* _TASK DESCRIPTION_
I'd like the listing below copied exactly, with the images left out.

* _RECORDS FOR THIS EXERCISE_
┌────────
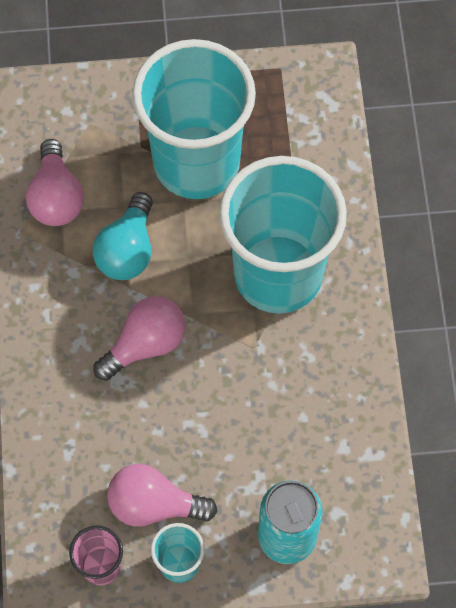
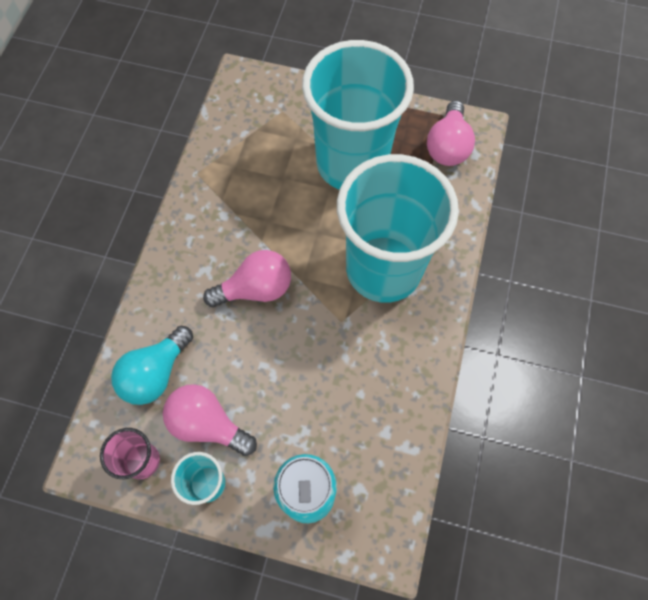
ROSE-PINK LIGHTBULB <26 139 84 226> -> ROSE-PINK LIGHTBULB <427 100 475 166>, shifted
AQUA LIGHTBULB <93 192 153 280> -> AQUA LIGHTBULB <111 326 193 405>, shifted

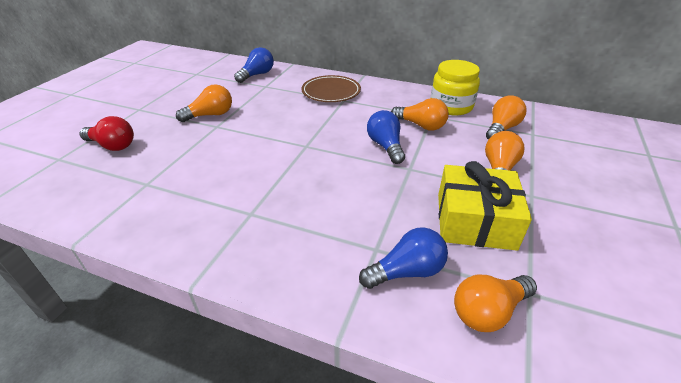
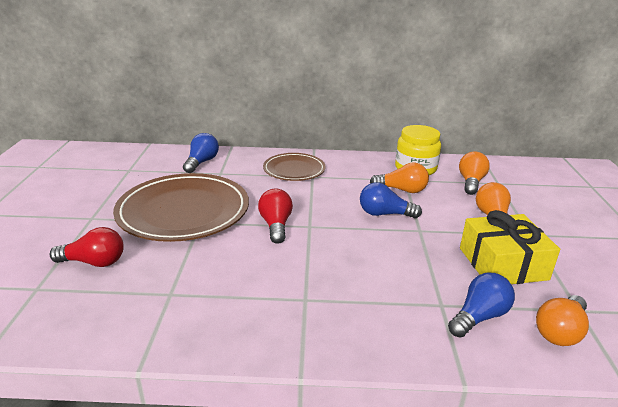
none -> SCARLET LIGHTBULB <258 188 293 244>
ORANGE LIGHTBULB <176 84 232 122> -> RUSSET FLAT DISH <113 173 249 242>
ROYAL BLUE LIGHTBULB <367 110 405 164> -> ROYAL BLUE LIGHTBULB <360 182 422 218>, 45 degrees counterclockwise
└────────
* _WRITTEN ANSWER_
ROSE-PINK LIGHTBULB <26 139 84 226> -> ROSE-PINK LIGHTBULB <427 100 475 166>, shifted
AQUA LIGHTBULB <93 192 153 280> -> AQUA LIGHTBULB <111 326 193 405>, shifted

none -> SCARLET LIGHTBULB <258 188 293 244>
ORANGE LIGHTBULB <176 84 232 122> -> RUSSET FLAT DISH <113 173 249 242>
ROYAL BLUE LIGHTBULB <367 110 405 164> -> ROYAL BLUE LIGHTBULB <360 182 422 218>, 45 degrees counterclockwise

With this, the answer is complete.